(Exercise requirements): Count every line in the data that contains the word "orange", then report that number alone.

(Data excerpts):
---------------
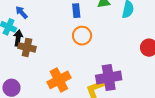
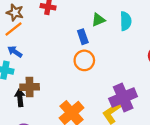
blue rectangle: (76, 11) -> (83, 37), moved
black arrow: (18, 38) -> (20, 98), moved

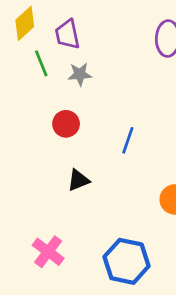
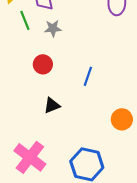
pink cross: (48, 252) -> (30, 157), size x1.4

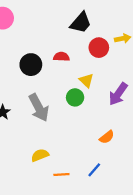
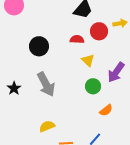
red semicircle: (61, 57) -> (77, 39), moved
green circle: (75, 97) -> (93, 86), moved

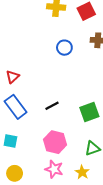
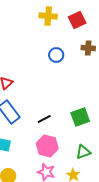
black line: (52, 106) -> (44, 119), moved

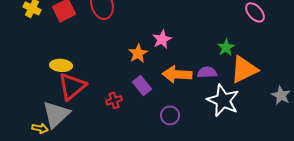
---------------
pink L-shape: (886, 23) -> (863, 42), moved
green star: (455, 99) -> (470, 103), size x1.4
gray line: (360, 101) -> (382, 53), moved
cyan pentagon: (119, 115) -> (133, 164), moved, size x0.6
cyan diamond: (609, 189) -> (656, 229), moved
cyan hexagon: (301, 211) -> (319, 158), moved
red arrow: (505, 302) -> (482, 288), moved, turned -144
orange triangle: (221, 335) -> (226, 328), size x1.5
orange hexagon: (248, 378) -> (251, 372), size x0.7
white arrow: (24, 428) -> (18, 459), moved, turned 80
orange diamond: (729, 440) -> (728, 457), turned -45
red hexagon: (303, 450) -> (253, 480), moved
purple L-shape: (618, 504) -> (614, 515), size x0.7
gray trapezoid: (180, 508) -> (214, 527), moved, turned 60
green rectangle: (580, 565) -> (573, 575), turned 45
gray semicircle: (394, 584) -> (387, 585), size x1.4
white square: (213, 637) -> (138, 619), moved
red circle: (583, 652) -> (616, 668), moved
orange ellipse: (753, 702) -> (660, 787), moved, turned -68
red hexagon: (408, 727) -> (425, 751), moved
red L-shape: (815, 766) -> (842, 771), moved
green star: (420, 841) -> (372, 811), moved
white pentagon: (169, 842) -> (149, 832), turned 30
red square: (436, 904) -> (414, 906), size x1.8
---------------
(Expected answer): 4